# Activity
Starting at the first line of the data below, write out each line exactly until you reach the line containing "C6: 4.7nF (+12V, GND) -> 4.7nF (GND, VSW)", and include that line too.

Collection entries
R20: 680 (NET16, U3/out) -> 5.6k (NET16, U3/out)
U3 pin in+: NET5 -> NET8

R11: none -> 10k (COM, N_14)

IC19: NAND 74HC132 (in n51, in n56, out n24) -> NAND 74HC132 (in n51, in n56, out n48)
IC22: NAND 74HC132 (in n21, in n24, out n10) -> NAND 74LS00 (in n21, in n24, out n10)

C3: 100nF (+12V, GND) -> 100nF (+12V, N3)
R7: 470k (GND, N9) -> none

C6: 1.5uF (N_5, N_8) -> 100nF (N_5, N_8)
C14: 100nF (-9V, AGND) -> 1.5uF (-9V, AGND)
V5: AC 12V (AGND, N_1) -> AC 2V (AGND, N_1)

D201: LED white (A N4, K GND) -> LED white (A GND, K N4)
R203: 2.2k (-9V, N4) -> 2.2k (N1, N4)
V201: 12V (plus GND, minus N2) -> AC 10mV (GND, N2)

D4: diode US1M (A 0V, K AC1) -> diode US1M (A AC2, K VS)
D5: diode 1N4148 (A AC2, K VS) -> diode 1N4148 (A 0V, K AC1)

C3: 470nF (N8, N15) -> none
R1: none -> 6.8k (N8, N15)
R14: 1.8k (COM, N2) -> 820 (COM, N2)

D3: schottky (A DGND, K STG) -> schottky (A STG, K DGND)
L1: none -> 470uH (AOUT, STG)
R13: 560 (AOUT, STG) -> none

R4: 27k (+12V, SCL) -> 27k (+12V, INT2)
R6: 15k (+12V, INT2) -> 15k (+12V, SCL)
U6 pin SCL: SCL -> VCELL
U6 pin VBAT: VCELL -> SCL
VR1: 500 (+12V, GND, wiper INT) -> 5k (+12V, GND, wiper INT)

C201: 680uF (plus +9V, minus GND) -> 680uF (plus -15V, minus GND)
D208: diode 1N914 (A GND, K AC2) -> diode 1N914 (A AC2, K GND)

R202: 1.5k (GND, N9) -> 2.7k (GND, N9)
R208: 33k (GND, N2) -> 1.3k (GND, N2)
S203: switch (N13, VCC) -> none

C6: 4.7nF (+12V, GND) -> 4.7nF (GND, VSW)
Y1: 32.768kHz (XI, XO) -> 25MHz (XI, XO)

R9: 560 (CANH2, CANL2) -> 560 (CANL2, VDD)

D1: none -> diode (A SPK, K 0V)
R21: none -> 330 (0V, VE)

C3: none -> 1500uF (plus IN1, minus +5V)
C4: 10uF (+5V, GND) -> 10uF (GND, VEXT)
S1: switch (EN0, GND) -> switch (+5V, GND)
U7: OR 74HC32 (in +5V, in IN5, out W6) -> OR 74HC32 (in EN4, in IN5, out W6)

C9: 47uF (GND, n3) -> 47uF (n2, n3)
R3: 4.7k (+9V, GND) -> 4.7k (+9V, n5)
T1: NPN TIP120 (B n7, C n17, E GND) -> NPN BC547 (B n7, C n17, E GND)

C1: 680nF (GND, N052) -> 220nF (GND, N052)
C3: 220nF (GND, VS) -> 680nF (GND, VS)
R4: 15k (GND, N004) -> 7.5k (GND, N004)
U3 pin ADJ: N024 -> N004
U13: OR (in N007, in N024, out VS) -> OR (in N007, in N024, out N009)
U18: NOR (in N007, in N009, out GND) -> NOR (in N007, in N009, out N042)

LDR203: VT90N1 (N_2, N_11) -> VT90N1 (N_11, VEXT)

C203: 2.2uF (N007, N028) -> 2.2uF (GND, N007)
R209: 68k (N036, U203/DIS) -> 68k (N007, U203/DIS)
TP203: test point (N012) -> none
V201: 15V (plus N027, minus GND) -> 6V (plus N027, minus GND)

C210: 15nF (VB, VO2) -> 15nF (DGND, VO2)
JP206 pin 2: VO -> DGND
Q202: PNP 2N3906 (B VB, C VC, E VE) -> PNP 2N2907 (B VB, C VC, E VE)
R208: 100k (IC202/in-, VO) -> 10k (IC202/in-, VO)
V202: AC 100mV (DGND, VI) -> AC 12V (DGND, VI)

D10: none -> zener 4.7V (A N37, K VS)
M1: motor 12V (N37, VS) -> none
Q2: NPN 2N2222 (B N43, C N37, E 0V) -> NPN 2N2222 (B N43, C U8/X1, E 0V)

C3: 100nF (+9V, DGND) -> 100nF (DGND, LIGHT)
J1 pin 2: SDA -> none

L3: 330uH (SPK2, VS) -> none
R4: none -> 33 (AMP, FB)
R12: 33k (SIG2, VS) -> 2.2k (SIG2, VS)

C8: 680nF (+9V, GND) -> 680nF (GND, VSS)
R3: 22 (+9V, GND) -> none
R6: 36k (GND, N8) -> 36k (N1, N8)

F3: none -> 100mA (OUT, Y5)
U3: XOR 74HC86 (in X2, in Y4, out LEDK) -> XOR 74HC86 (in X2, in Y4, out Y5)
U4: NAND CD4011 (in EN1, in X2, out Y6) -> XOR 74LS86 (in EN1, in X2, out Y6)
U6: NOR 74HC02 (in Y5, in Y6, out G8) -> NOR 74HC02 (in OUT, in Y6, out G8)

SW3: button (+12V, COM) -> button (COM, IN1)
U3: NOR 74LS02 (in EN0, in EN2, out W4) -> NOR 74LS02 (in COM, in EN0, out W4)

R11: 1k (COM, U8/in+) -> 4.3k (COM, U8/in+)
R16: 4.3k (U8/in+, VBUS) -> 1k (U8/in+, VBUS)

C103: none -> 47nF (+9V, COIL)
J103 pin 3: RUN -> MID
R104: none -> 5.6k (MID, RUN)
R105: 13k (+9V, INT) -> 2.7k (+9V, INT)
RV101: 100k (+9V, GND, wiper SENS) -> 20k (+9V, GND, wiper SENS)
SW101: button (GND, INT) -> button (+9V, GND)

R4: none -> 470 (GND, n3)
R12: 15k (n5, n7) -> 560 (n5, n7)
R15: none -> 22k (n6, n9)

# Answer space
R20: 680 (NET16, U3/out) -> 5.6k (NET16, U3/out)
U3 pin in+: NET5 -> NET8

R11: none -> 10k (COM, N_14)

IC19: NAND 74HC132 (in n51, in n56, out n24) -> NAND 74HC132 (in n51, in n56, out n48)
IC22: NAND 74HC132 (in n21, in n24, out n10) -> NAND 74LS00 (in n21, in n24, out n10)

C3: 100nF (+12V, GND) -> 100nF (+12V, N3)
R7: 470k (GND, N9) -> none

C6: 1.5uF (N_5, N_8) -> 100nF (N_5, N_8)
C14: 100nF (-9V, AGND) -> 1.5uF (-9V, AGND)
V5: AC 12V (AGND, N_1) -> AC 2V (AGND, N_1)

D201: LED white (A N4, K GND) -> LED white (A GND, K N4)
R203: 2.2k (-9V, N4) -> 2.2k (N1, N4)
V201: 12V (plus GND, minus N2) -> AC 10mV (GND, N2)

D4: diode US1M (A 0V, K AC1) -> diode US1M (A AC2, K VS)
D5: diode 1N4148 (A AC2, K VS) -> diode 1N4148 (A 0V, K AC1)

C3: 470nF (N8, N15) -> none
R1: none -> 6.8k (N8, N15)
R14: 1.8k (COM, N2) -> 820 (COM, N2)

D3: schottky (A DGND, K STG) -> schottky (A STG, K DGND)
L1: none -> 470uH (AOUT, STG)
R13: 560 (AOUT, STG) -> none

R4: 27k (+12V, SCL) -> 27k (+12V, INT2)
R6: 15k (+12V, INT2) -> 15k (+12V, SCL)
U6 pin SCL: SCL -> VCELL
U6 pin VBAT: VCELL -> SCL
VR1: 500 (+12V, GND, wiper INT) -> 5k (+12V, GND, wiper INT)

C201: 680uF (plus +9V, minus GND) -> 680uF (plus -15V, minus GND)
D208: diode 1N914 (A GND, K AC2) -> diode 1N914 (A AC2, K GND)

R202: 1.5k (GND, N9) -> 2.7k (GND, N9)
R208: 33k (GND, N2) -> 1.3k (GND, N2)
S203: switch (N13, VCC) -> none

C6: 4.7nF (+12V, GND) -> 4.7nF (GND, VSW)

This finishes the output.